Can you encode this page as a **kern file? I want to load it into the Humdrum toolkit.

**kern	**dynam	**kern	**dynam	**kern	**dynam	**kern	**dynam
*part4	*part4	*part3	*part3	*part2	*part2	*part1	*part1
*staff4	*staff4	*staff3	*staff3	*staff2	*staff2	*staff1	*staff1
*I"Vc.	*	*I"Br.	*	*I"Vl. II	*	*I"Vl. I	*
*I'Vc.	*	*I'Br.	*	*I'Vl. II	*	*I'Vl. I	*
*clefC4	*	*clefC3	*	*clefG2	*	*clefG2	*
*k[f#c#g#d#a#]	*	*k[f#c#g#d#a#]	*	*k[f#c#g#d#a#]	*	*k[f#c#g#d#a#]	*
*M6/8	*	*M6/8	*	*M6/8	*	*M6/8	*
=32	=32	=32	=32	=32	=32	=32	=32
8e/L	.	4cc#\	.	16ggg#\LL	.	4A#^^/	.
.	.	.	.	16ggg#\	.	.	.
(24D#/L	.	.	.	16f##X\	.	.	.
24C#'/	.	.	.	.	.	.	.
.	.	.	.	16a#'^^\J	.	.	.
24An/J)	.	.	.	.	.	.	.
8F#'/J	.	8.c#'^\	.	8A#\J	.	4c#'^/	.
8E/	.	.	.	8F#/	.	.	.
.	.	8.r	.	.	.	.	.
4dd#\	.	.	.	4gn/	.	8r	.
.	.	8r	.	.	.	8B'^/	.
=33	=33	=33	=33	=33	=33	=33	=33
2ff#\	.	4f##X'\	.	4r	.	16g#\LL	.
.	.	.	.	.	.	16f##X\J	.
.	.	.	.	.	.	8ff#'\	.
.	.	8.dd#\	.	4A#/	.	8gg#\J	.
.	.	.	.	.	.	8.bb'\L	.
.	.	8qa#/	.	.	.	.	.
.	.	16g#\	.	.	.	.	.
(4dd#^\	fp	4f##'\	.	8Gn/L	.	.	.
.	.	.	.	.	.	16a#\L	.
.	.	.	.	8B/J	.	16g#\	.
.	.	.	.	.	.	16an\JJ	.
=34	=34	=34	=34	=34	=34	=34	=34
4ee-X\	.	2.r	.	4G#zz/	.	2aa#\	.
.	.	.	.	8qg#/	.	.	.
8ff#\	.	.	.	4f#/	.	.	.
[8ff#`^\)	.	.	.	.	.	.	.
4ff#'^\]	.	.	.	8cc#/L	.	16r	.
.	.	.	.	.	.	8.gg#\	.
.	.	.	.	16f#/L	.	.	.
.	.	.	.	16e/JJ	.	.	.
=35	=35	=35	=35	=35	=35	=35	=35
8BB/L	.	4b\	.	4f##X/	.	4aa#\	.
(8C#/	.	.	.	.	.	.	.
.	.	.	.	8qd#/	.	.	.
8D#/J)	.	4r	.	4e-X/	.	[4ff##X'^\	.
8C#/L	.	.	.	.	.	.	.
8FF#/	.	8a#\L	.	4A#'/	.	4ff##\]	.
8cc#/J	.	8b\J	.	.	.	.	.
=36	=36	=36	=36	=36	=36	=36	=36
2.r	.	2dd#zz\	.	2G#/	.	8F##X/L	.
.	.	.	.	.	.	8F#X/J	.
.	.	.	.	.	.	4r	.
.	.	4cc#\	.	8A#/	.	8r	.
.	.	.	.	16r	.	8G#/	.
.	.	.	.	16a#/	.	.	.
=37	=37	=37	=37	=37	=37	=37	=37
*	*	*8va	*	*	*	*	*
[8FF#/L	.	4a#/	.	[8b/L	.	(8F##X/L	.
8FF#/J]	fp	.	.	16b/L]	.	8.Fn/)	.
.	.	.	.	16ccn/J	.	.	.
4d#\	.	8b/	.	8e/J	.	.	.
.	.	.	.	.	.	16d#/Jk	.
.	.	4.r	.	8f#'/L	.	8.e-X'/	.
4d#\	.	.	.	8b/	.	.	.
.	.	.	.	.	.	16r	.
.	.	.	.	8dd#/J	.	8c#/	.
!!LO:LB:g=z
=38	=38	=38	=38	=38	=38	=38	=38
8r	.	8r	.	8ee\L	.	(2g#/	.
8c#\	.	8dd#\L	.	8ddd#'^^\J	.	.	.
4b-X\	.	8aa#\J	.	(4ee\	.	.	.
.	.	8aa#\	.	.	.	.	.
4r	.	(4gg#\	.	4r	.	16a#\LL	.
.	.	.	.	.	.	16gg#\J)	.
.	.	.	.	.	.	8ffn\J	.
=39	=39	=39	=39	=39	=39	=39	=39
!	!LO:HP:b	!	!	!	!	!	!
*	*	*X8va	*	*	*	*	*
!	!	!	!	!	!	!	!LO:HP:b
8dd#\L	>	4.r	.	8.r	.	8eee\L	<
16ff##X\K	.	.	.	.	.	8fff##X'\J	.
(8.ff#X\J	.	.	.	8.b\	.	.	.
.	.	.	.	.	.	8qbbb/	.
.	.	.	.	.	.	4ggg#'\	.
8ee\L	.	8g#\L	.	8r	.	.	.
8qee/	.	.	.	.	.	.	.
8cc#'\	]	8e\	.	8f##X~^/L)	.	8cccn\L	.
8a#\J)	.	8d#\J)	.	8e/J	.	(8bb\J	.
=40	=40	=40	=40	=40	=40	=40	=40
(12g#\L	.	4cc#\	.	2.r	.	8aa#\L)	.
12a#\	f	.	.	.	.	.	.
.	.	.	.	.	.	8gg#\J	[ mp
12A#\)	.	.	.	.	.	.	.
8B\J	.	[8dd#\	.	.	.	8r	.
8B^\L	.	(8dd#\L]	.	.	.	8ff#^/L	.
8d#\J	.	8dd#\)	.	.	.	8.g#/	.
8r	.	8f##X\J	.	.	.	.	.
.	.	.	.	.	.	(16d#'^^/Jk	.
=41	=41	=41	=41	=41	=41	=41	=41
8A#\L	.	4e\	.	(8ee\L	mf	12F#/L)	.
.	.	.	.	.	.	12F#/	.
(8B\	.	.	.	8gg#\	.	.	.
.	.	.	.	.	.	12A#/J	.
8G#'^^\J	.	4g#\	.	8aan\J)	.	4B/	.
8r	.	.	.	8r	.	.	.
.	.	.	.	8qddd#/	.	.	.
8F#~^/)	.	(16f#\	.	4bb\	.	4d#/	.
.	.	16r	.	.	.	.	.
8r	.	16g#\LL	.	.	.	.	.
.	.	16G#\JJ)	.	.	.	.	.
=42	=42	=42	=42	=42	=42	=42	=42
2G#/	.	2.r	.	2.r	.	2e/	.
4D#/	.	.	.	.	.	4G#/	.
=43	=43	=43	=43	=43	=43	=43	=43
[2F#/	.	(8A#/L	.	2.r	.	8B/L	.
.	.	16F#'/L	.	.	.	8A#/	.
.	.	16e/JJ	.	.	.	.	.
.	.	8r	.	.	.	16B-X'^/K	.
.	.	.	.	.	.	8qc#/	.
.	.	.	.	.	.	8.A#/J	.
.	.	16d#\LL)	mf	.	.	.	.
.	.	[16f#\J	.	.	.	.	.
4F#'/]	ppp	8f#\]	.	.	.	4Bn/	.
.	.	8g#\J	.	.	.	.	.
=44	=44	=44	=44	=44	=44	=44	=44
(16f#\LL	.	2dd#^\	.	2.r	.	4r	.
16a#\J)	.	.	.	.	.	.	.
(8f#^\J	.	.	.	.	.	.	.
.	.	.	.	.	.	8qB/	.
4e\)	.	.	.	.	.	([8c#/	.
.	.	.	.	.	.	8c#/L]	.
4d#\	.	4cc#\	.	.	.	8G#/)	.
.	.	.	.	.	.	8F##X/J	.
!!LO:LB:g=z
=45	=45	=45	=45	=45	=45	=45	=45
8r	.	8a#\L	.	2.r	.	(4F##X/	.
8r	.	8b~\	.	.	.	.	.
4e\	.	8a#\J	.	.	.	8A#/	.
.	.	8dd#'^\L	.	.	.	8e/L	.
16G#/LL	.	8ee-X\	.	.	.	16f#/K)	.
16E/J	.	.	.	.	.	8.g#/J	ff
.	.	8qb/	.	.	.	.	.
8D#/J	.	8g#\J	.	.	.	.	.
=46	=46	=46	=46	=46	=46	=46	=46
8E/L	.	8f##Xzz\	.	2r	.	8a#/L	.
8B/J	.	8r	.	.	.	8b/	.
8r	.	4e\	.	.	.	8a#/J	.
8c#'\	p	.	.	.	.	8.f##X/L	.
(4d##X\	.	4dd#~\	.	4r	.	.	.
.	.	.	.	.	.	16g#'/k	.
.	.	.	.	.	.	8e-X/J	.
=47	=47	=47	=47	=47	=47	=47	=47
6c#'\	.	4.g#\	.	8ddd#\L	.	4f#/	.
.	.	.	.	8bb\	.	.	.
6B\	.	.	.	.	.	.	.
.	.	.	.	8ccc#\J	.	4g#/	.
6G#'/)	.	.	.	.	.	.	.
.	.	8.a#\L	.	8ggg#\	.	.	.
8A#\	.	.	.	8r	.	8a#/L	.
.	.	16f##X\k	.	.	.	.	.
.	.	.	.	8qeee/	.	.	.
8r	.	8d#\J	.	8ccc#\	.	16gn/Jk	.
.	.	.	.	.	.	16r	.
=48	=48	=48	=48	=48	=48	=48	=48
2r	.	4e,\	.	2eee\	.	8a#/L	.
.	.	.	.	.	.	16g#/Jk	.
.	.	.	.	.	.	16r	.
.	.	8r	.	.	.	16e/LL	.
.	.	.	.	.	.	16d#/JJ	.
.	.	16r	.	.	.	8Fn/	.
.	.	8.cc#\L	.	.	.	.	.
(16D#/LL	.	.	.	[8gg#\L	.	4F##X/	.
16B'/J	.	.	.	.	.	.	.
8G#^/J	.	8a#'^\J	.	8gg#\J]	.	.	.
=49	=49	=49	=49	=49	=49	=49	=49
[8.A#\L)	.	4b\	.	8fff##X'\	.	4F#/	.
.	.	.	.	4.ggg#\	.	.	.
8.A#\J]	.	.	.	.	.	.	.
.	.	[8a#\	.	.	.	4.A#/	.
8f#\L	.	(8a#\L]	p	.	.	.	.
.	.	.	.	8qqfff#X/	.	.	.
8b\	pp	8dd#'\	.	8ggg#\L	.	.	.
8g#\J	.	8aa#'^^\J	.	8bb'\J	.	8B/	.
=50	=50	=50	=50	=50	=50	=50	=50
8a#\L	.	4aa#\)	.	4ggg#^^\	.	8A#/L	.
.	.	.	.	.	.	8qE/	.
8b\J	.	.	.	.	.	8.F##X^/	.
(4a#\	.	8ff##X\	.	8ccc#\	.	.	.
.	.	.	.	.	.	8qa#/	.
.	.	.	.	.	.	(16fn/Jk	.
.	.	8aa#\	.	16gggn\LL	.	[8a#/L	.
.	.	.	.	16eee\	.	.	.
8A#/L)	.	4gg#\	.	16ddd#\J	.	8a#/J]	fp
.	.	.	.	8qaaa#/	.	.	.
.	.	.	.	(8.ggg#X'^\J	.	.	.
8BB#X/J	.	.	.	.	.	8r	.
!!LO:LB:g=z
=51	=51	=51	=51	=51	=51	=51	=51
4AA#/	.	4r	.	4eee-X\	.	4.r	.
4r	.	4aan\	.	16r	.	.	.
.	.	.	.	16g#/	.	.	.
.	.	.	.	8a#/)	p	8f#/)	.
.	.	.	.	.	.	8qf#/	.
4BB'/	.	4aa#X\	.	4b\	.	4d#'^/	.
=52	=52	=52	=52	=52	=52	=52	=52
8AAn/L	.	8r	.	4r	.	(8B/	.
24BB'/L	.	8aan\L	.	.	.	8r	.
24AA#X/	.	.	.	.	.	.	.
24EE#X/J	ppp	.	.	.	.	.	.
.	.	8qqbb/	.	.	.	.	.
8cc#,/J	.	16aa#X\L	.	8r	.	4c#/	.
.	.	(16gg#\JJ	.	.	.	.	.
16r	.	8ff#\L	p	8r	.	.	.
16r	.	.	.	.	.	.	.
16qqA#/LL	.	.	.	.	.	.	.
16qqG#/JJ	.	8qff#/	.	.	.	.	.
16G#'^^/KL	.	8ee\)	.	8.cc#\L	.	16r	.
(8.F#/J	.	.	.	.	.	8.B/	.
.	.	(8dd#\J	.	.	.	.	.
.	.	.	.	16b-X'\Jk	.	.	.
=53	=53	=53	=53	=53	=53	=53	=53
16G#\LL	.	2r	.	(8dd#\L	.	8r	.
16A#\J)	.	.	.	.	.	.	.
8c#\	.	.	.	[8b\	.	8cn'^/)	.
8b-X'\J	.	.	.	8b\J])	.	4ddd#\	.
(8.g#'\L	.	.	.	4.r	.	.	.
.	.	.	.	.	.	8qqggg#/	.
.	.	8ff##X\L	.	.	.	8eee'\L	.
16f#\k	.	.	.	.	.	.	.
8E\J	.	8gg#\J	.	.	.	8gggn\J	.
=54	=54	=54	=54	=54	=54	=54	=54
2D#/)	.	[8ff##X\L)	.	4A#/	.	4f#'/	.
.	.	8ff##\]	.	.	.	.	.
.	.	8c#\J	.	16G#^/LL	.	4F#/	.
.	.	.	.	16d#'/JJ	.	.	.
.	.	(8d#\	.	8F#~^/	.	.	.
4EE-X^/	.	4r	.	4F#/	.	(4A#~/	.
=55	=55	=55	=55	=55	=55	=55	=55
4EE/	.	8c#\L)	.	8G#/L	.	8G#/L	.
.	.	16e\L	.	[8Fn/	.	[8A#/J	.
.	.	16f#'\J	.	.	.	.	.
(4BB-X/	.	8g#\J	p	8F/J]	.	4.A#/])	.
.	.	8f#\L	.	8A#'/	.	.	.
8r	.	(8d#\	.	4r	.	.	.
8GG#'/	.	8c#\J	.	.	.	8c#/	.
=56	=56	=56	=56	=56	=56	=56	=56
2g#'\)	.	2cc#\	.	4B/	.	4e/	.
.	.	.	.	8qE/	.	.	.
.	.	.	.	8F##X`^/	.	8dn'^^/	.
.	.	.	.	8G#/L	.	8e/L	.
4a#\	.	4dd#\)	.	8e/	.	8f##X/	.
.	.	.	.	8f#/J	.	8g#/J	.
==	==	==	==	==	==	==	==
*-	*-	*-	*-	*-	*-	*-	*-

REQUIRED WORK:
How many lines of the records contain the string "kern"? Reply with the number alone.

EXERCISE OUTPUT:
2